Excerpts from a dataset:
☆ ☆ ☆ ☆ ☆
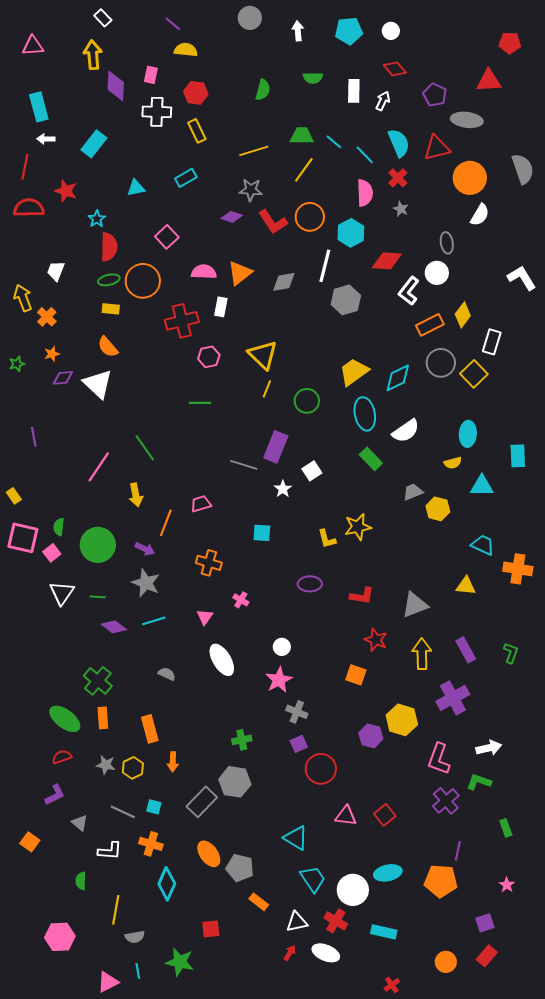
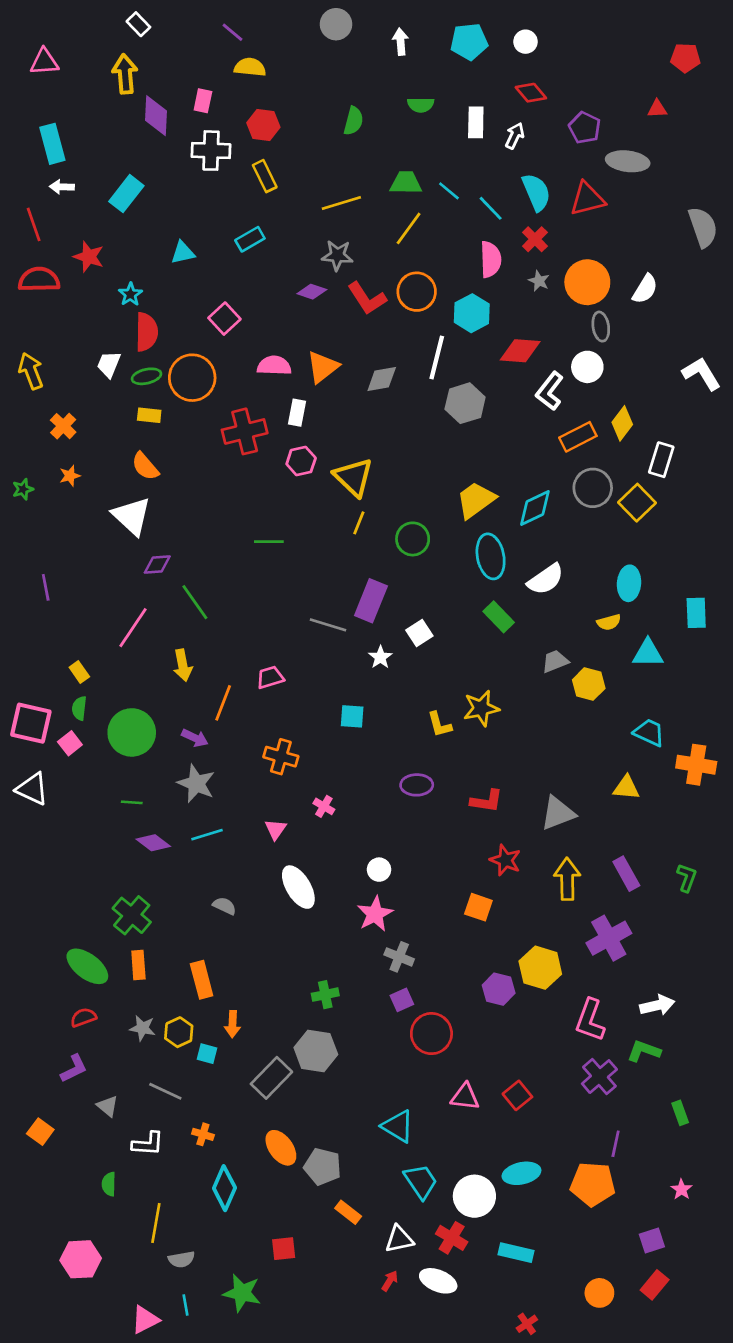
red triangle: (489, 81) -> (657, 109), size x0.6
red line: (25, 167) -> (34, 224), turned -30
orange circle: (470, 178) -> (587, 282), moved
white trapezoid: (56, 271) -> (109, 364), moved
yellow arrow: (23, 298) -> (31, 371), moved
pink hexagon: (209, 357) -> (301, 461), moved
purple diamond: (63, 378) -> (157, 564), moved
yellow rectangle: (14, 496) -> (79, 672), moved
white triangle: (62, 593) -> (32, 789), moved, turned -40
cyan square: (154, 807) -> (207, 1054), moved
orange cross: (151, 844) -> (203, 1134), size x0.7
☆ ☆ ☆ ☆ ☆
--- TASK INSTRUCTIONS ---
Taking the records above, retype every line from the one with "yellow arrow: (23, 298) -> (31, 371), moved" down to the one with "cyan square: (154, 807) -> (207, 1054), moved", exactly and with nothing else.

--- SOLUTION TO THIS TASK ---
yellow arrow: (23, 298) -> (31, 371), moved
pink hexagon: (209, 357) -> (301, 461), moved
purple diamond: (63, 378) -> (157, 564), moved
yellow rectangle: (14, 496) -> (79, 672), moved
white triangle: (62, 593) -> (32, 789), moved, turned -40
cyan square: (154, 807) -> (207, 1054), moved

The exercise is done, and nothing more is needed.